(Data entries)
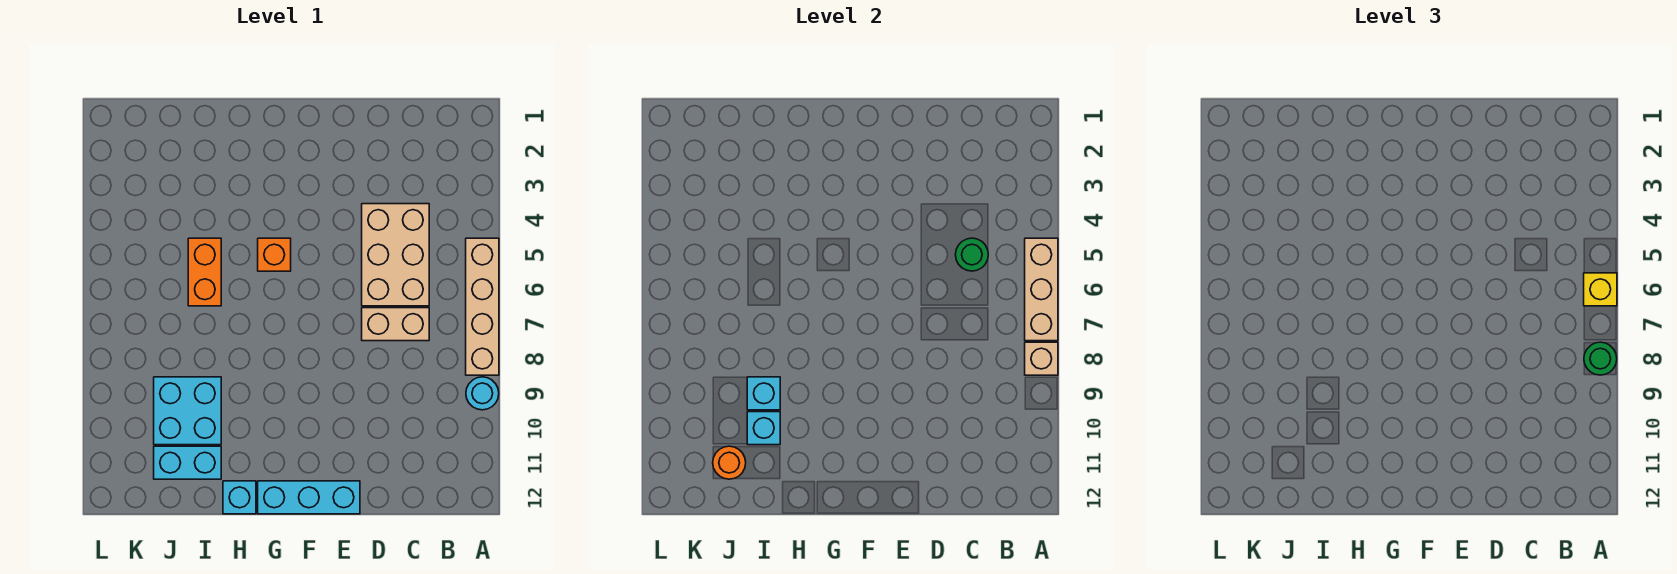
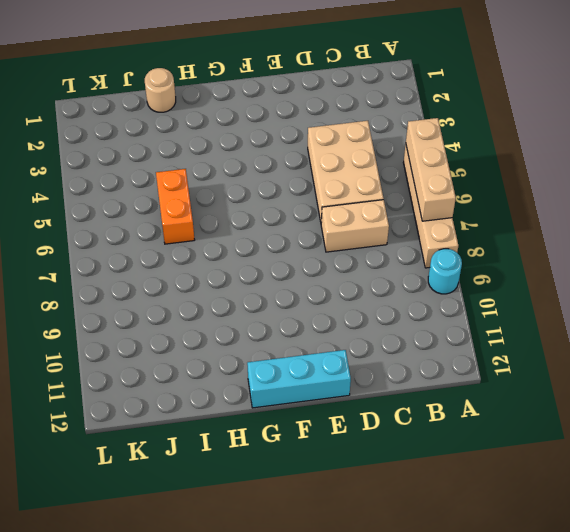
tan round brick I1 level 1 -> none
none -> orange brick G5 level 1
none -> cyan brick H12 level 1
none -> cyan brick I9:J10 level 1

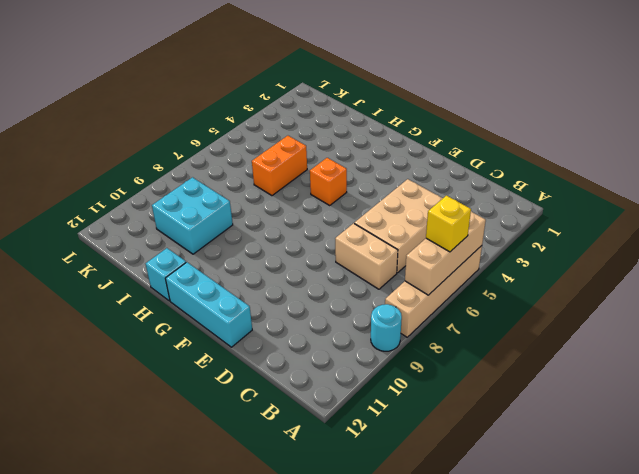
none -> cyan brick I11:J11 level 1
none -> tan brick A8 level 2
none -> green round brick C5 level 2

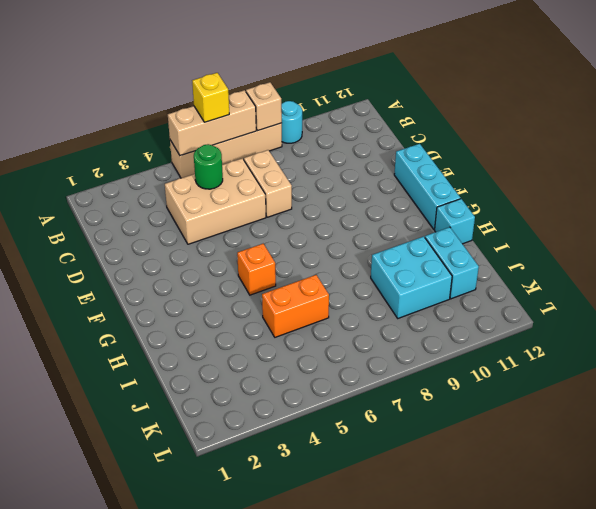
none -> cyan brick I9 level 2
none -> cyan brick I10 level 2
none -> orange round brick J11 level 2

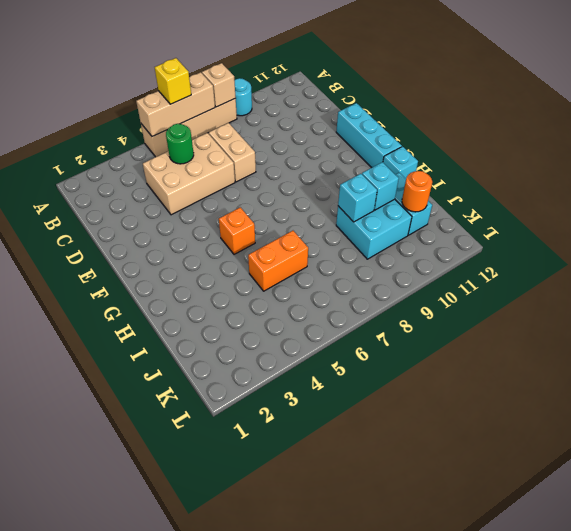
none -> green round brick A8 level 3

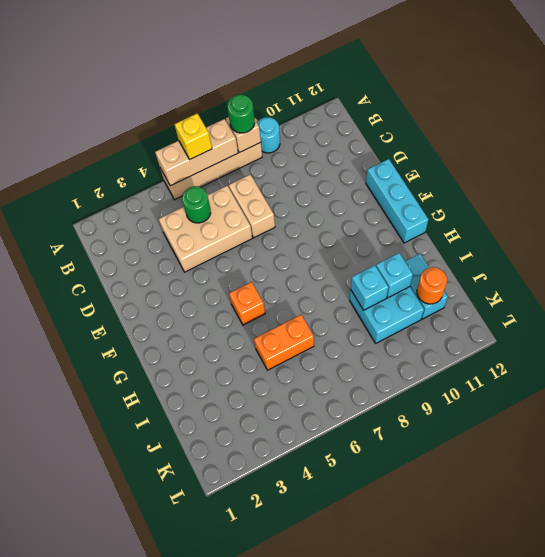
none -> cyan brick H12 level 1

- DIRECTIONS FOR THIS TASK -
Could every line above be set down exactly, with the pictures omitted?

- REPLY TO THE TASK -
tan round brick I1 level 1 -> none
none -> orange brick G5 level 1
none -> cyan brick H12 level 1
none -> cyan brick I9:J10 level 1

none -> cyan brick I11:J11 level 1
none -> tan brick A8 level 2
none -> green round brick C5 level 2

none -> cyan brick I9 level 2
none -> cyan brick I10 level 2
none -> orange round brick J11 level 2

none -> green round brick A8 level 3

none -> cyan brick H12 level 1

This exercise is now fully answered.